*Material for this task*:
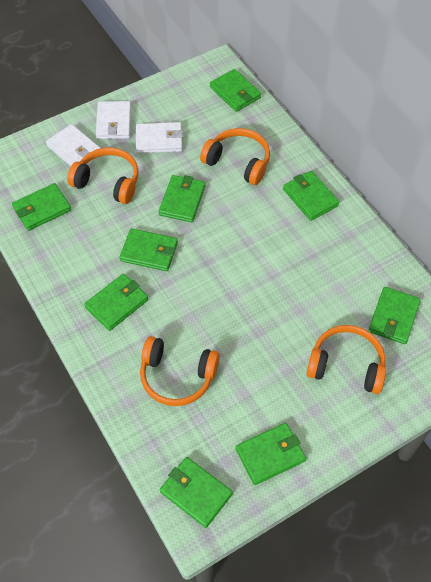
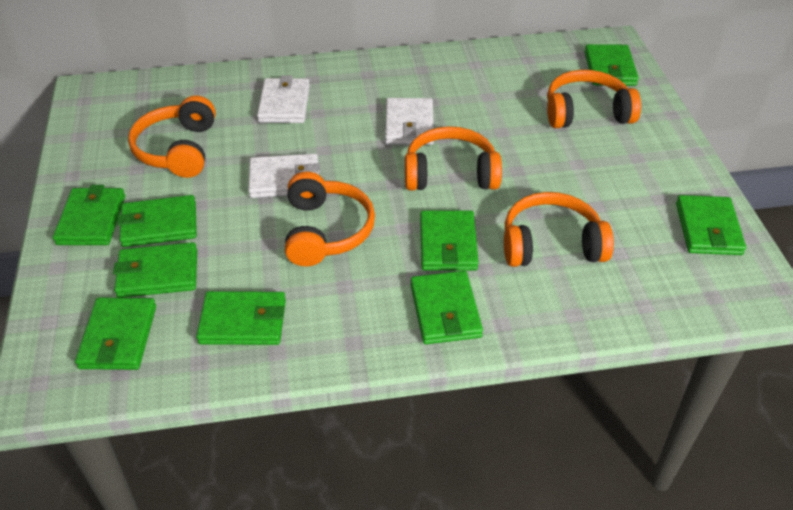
orange headphones: 4 -> 5

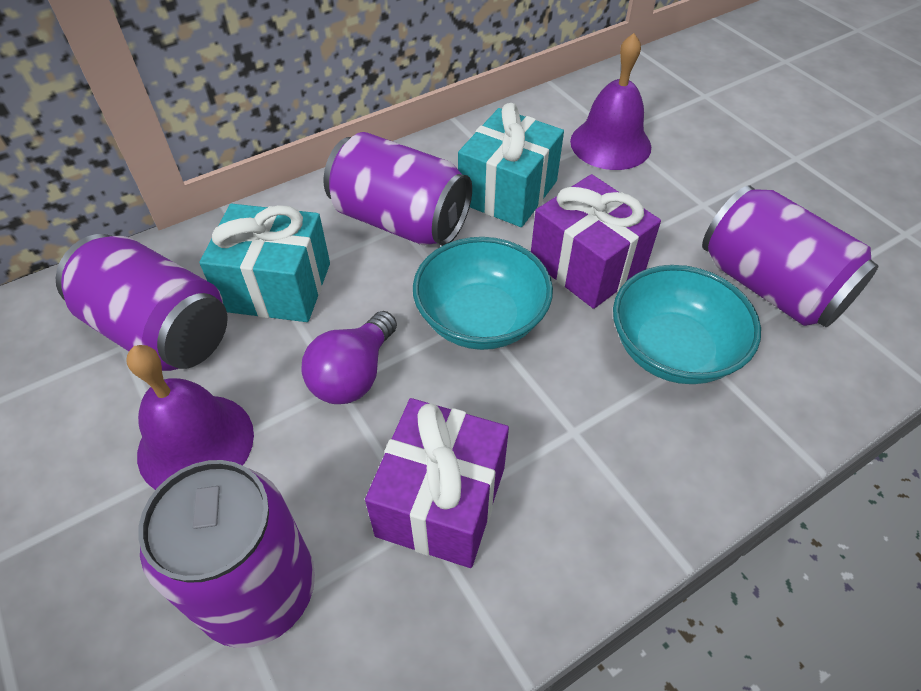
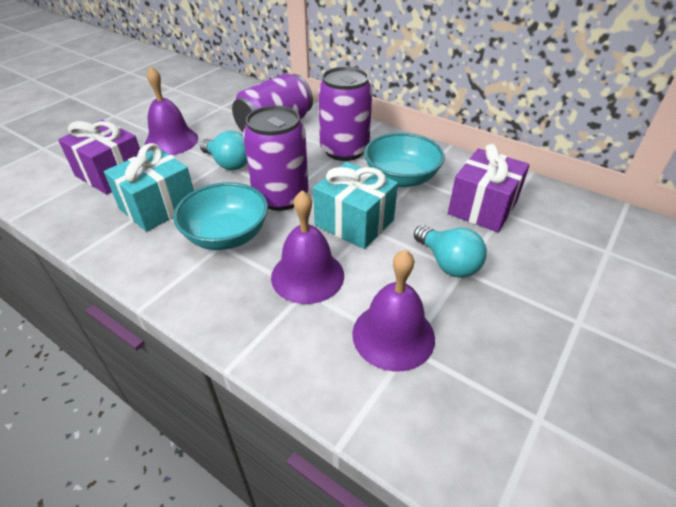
purple bell: 2 -> 3
purple can: 4 -> 3
purple light bulb: 1 -> 0
turquoise light bulb: 0 -> 2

*What to produce*:
The result should consist solely of the lines from the one that contains "purple can: 4 -> 3" to the last line of the records above, reproduced exactly.

*Answer box*:
purple can: 4 -> 3
purple light bulb: 1 -> 0
turquoise light bulb: 0 -> 2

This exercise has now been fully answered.